**EXERCISE:** Show each line in the listing below that contains the word "replaced".

:: DATA TO PROCESS

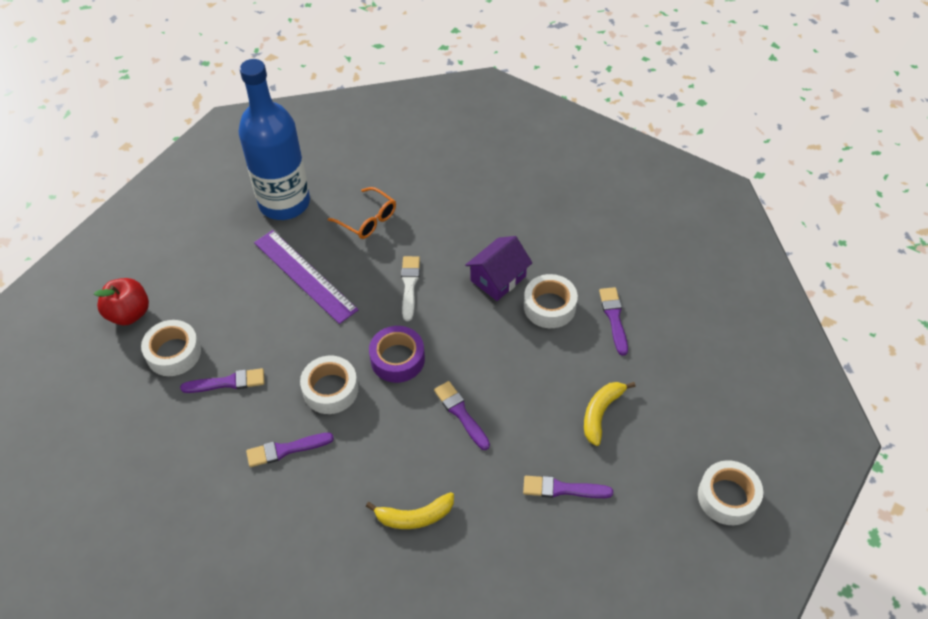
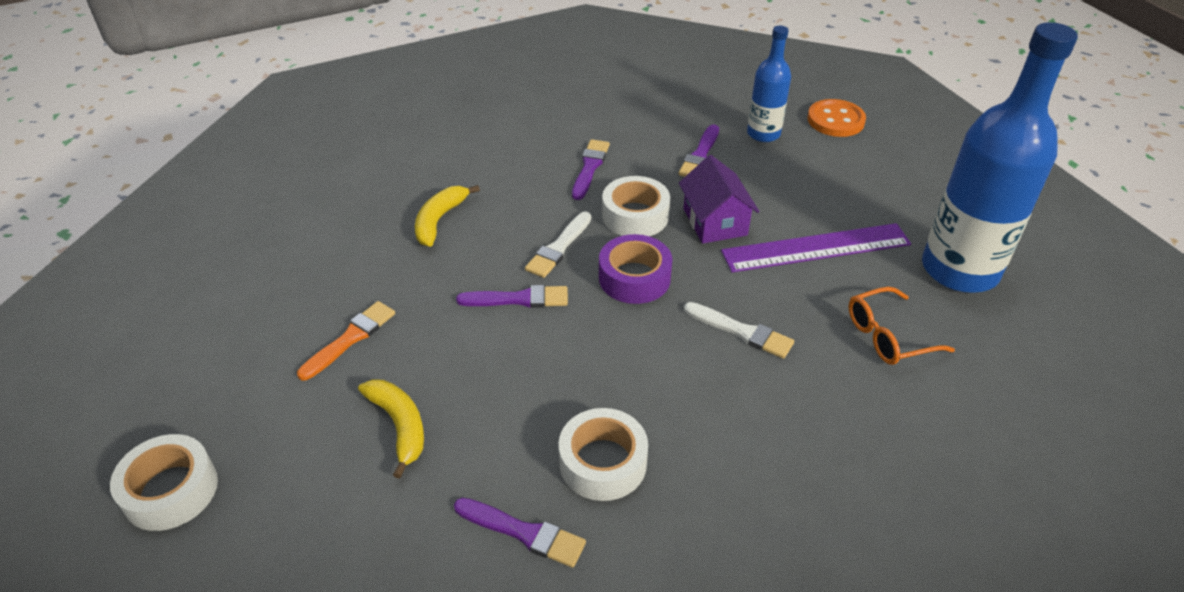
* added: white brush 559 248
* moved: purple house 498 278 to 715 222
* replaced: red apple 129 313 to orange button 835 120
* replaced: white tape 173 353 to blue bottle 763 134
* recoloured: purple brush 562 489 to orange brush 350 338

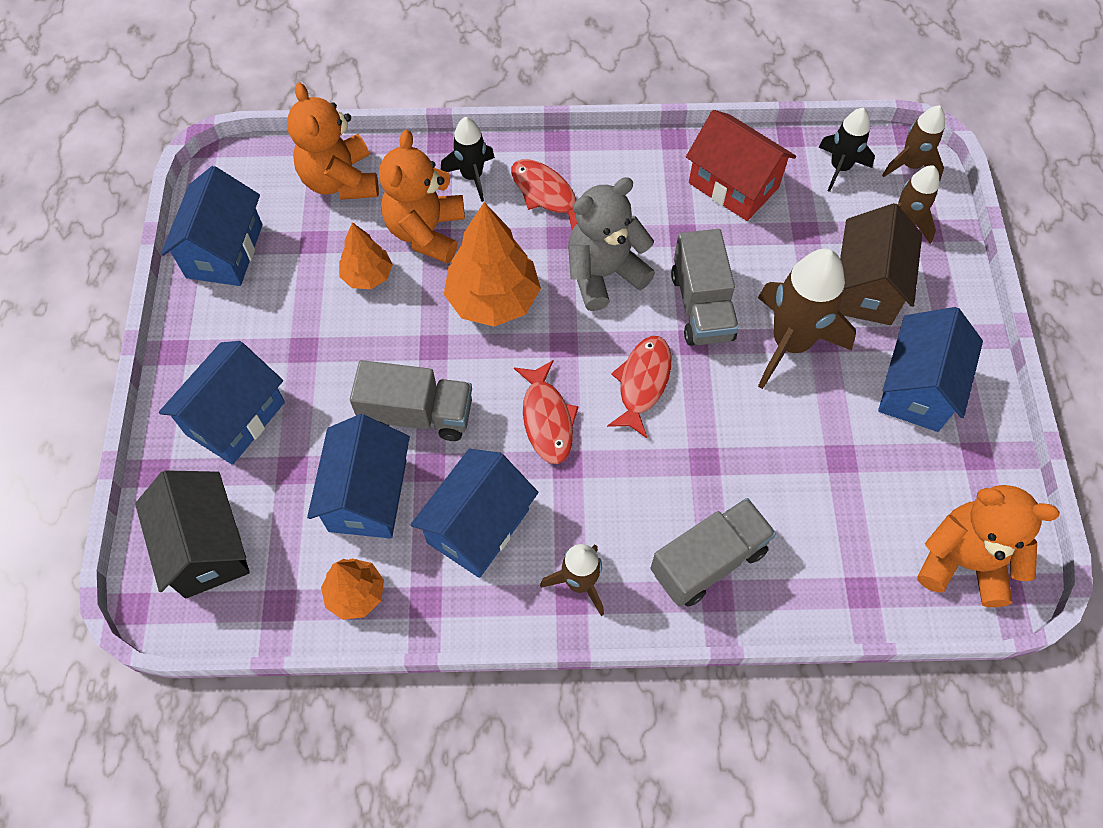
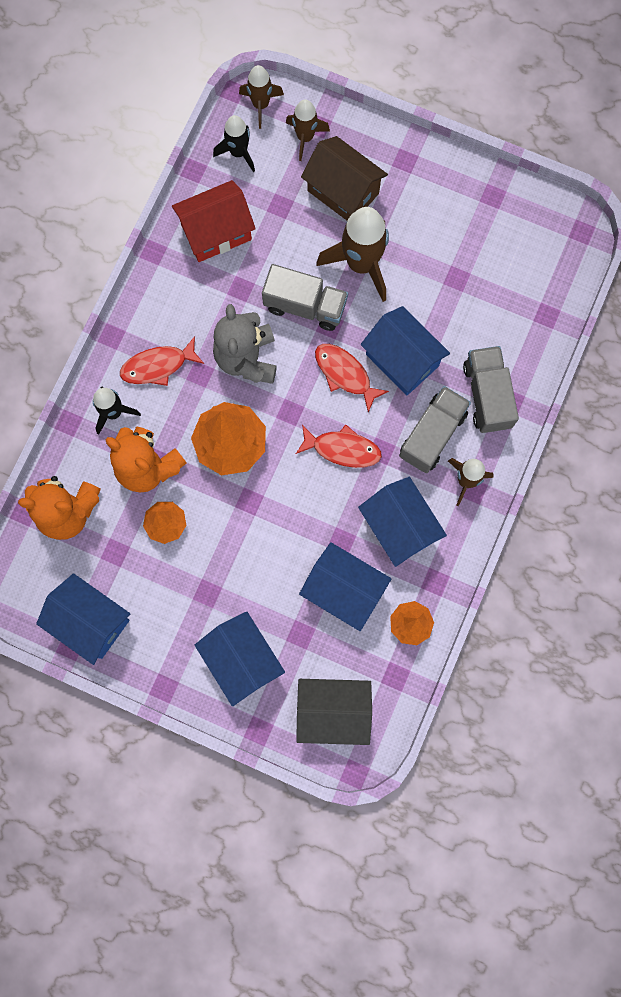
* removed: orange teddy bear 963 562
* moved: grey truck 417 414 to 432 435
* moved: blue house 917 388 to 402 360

::::
:: DATA TO PROCESS

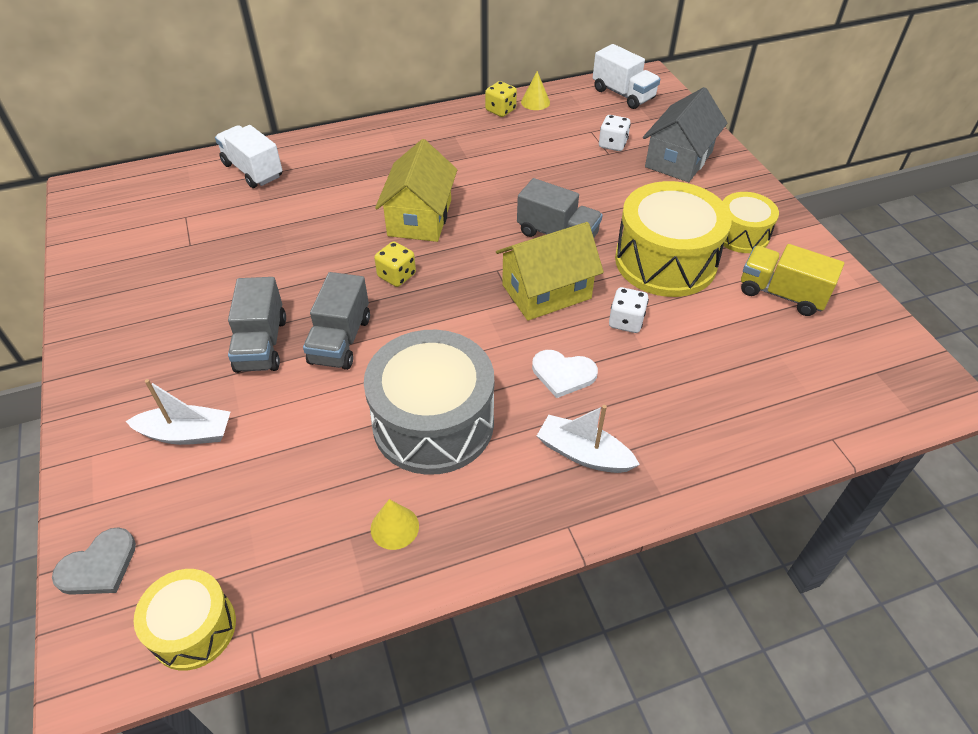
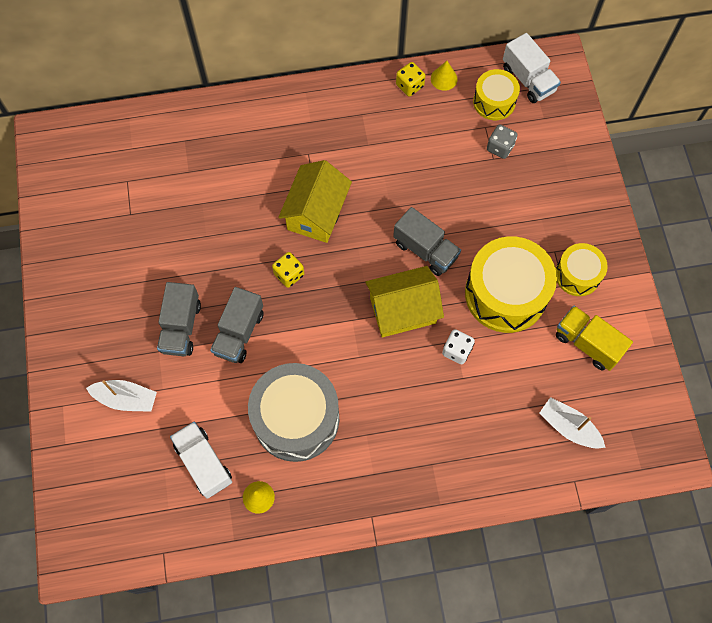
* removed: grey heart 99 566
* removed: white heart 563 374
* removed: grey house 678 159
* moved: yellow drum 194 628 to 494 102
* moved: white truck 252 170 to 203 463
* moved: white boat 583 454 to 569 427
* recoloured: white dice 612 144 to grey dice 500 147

::::

**COMPLETED TASK:**
* replaced: red apple 129 313 to orange button 835 120
* replaced: white tape 173 353 to blue bottle 763 134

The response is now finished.